━━━ Task inputs ━━━

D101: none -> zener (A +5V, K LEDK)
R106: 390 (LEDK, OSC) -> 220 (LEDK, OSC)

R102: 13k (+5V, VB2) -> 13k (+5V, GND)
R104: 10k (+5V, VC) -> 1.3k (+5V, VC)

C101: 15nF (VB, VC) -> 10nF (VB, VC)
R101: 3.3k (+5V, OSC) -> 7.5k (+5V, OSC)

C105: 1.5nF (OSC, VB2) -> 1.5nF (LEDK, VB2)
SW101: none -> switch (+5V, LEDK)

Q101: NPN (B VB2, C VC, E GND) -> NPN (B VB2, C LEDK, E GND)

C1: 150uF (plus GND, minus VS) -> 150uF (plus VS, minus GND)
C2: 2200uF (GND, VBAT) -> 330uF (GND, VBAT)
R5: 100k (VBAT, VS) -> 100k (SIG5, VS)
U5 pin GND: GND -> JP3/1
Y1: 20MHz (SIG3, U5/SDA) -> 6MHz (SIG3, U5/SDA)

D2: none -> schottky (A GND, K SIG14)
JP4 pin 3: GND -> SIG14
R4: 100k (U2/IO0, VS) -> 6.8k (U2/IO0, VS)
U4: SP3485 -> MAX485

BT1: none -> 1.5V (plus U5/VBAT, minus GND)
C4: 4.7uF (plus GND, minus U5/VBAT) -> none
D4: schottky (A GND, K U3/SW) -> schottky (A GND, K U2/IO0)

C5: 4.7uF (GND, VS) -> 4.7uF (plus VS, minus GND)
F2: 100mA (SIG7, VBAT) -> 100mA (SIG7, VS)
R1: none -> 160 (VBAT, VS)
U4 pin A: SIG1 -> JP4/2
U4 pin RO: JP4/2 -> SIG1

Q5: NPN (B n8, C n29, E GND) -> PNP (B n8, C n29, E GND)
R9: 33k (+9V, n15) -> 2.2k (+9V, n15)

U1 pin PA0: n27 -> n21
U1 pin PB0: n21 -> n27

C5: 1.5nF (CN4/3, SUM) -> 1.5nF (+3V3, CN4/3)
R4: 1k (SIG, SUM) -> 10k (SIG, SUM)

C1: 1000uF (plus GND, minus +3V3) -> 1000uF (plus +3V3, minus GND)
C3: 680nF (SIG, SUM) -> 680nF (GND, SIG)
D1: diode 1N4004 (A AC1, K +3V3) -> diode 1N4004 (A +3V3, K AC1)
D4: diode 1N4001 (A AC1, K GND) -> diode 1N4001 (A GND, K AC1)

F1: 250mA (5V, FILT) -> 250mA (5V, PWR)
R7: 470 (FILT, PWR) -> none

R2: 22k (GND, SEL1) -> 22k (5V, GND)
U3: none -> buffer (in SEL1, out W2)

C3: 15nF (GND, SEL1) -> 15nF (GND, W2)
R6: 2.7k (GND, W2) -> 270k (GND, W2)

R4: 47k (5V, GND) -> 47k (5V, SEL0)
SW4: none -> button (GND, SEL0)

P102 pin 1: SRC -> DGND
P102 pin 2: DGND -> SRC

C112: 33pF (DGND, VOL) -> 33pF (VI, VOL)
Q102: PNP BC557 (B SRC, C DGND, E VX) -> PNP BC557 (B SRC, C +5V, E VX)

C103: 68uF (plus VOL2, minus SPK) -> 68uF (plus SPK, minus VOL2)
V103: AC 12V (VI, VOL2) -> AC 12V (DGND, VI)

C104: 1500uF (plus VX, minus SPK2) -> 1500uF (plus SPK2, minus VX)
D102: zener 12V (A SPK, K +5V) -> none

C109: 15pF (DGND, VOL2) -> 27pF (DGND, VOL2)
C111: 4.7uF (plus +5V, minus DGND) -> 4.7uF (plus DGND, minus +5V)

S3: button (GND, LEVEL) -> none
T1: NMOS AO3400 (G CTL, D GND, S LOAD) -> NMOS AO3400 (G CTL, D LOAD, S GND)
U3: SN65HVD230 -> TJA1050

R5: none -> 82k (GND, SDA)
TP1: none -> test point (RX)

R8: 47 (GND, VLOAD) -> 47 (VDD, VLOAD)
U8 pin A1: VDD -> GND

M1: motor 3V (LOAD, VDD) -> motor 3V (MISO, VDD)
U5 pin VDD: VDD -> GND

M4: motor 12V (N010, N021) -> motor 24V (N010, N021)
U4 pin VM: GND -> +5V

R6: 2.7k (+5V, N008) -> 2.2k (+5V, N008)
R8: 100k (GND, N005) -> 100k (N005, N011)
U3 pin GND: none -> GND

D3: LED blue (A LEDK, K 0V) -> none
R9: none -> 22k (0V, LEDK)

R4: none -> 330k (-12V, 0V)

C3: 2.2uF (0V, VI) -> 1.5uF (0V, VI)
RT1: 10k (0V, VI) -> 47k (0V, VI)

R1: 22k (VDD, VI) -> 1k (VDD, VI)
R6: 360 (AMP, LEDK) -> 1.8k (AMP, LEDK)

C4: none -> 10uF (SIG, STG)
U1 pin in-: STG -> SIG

━━━

### About this exercise
Retype every line of the data, keeping each one exactly as it is.

### Completed task
D101: none -> zener (A +5V, K LEDK)
R106: 390 (LEDK, OSC) -> 220 (LEDK, OSC)

R102: 13k (+5V, VB2) -> 13k (+5V, GND)
R104: 10k (+5V, VC) -> 1.3k (+5V, VC)

C101: 15nF (VB, VC) -> 10nF (VB, VC)
R101: 3.3k (+5V, OSC) -> 7.5k (+5V, OSC)

C105: 1.5nF (OSC, VB2) -> 1.5nF (LEDK, VB2)
SW101: none -> switch (+5V, LEDK)

Q101: NPN (B VB2, C VC, E GND) -> NPN (B VB2, C LEDK, E GND)

C1: 150uF (plus GND, minus VS) -> 150uF (plus VS, minus GND)
C2: 2200uF (GND, VBAT) -> 330uF (GND, VBAT)
R5: 100k (VBAT, VS) -> 100k (SIG5, VS)
U5 pin GND: GND -> JP3/1
Y1: 20MHz (SIG3, U5/SDA) -> 6MHz (SIG3, U5/SDA)

D2: none -> schottky (A GND, K SIG14)
JP4 pin 3: GND -> SIG14
R4: 100k (U2/IO0, VS) -> 6.8k (U2/IO0, VS)
U4: SP3485 -> MAX485

BT1: none -> 1.5V (plus U5/VBAT, minus GND)
C4: 4.7uF (plus GND, minus U5/VBAT) -> none
D4: schottky (A GND, K U3/SW) -> schottky (A GND, K U2/IO0)

C5: 4.7uF (GND, VS) -> 4.7uF (plus VS, minus GND)
F2: 100mA (SIG7, VBAT) -> 100mA (SIG7, VS)
R1: none -> 160 (VBAT, VS)
U4 pin A: SIG1 -> JP4/2
U4 pin RO: JP4/2 -> SIG1

Q5: NPN (B n8, C n29, E GND) -> PNP (B n8, C n29, E GND)
R9: 33k (+9V, n15) -> 2.2k (+9V, n15)

U1 pin PA0: n27 -> n21
U1 pin PB0: n21 -> n27

C5: 1.5nF (CN4/3, SUM) -> 1.5nF (+3V3, CN4/3)
R4: 1k (SIG, SUM) -> 10k (SIG, SUM)

C1: 1000uF (plus GND, minus +3V3) -> 1000uF (plus +3V3, minus GND)
C3: 680nF (SIG, SUM) -> 680nF (GND, SIG)
D1: diode 1N4004 (A AC1, K +3V3) -> diode 1N4004 (A +3V3, K AC1)
D4: diode 1N4001 (A AC1, K GND) -> diode 1N4001 (A GND, K AC1)

F1: 250mA (5V, FILT) -> 250mA (5V, PWR)
R7: 470 (FILT, PWR) -> none

R2: 22k (GND, SEL1) -> 22k (5V, GND)
U3: none -> buffer (in SEL1, out W2)

C3: 15nF (GND, SEL1) -> 15nF (GND, W2)
R6: 2.7k (GND, W2) -> 270k (GND, W2)

R4: 47k (5V, GND) -> 47k (5V, SEL0)
SW4: none -> button (GND, SEL0)

P102 pin 1: SRC -> DGND
P102 pin 2: DGND -> SRC

C112: 33pF (DGND, VOL) -> 33pF (VI, VOL)
Q102: PNP BC557 (B SRC, C DGND, E VX) -> PNP BC557 (B SRC, C +5V, E VX)

C103: 68uF (plus VOL2, minus SPK) -> 68uF (plus SPK, minus VOL2)
V103: AC 12V (VI, VOL2) -> AC 12V (DGND, VI)

C104: 1500uF (plus VX, minus SPK2) -> 1500uF (plus SPK2, minus VX)
D102: zener 12V (A SPK, K +5V) -> none

C109: 15pF (DGND, VOL2) -> 27pF (DGND, VOL2)
C111: 4.7uF (plus +5V, minus DGND) -> 4.7uF (plus DGND, minus +5V)

S3: button (GND, LEVEL) -> none
T1: NMOS AO3400 (G CTL, D GND, S LOAD) -> NMOS AO3400 (G CTL, D LOAD, S GND)
U3: SN65HVD230 -> TJA1050

R5: none -> 82k (GND, SDA)
TP1: none -> test point (RX)

R8: 47 (GND, VLOAD) -> 47 (VDD, VLOAD)
U8 pin A1: VDD -> GND

M1: motor 3V (LOAD, VDD) -> motor 3V (MISO, VDD)
U5 pin VDD: VDD -> GND

M4: motor 12V (N010, N021) -> motor 24V (N010, N021)
U4 pin VM: GND -> +5V

R6: 2.7k (+5V, N008) -> 2.2k (+5V, N008)
R8: 100k (GND, N005) -> 100k (N005, N011)
U3 pin GND: none -> GND

D3: LED blue (A LEDK, K 0V) -> none
R9: none -> 22k (0V, LEDK)

R4: none -> 330k (-12V, 0V)

C3: 2.2uF (0V, VI) -> 1.5uF (0V, VI)
RT1: 10k (0V, VI) -> 47k (0V, VI)

R1: 22k (VDD, VI) -> 1k (VDD, VI)
R6: 360 (AMP, LEDK) -> 1.8k (AMP, LEDK)

C4: none -> 10uF (SIG, STG)
U1 pin in-: STG -> SIG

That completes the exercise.